* Start *

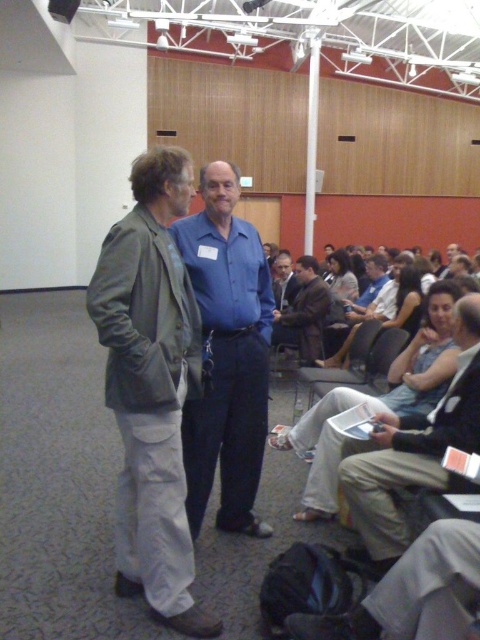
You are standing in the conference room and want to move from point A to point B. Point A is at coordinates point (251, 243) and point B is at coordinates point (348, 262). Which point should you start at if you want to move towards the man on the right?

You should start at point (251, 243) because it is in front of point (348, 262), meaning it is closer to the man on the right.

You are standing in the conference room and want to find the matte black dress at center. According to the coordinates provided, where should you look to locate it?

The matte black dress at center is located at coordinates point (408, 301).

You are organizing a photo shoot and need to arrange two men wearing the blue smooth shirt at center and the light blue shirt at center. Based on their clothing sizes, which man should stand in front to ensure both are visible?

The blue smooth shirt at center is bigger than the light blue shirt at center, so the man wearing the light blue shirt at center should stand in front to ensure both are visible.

* End *
* Start *

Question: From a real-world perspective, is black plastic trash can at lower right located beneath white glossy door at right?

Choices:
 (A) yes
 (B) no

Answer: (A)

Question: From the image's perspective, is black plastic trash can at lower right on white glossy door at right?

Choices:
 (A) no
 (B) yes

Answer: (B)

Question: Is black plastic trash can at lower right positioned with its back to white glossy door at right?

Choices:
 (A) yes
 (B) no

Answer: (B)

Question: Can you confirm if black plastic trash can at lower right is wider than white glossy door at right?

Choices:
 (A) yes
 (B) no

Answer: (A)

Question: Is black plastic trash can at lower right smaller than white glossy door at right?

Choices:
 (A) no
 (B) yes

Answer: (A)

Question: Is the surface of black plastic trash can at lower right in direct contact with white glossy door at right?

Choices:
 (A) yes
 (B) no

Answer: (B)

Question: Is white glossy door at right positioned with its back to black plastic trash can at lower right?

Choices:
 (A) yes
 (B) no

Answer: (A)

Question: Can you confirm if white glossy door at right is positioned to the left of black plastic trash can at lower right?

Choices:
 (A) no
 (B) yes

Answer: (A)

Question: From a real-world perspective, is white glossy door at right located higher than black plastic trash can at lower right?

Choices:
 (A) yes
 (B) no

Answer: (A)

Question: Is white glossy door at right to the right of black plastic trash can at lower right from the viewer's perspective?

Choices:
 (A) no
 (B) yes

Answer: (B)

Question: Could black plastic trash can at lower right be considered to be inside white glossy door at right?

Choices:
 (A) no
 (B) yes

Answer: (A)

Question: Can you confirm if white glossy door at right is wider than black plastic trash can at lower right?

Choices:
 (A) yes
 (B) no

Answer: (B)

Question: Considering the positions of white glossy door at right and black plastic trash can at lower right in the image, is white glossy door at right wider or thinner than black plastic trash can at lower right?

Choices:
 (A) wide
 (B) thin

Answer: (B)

* End *

[THE PROBLEM]
Pick out each line in the records above that contains the word "than", and copy those lines in full.

[ANSWER FOR THE TASK]
The blue smooth shirt at center is bigger than the light blue shirt at center, so the man wearing the light blue shirt at center should stand in front to ensure both are visible.
Question: Can you confirm if black plastic trash can at lower right is wider than white glossy door at right?
Question: Is black plastic trash can at lower right smaller than white glossy door at right?
Question: From a real-world perspective, is white glossy door at right located higher than black plastic trash can at lower right?
Question: Can you confirm if white glossy door at right is wider than black plastic trash can at lower right?
Question: Considering the positions of white glossy door at right and black plastic trash can at lower right in the image, is white glossy door at right wider or thinner than black plastic trash can at lower right?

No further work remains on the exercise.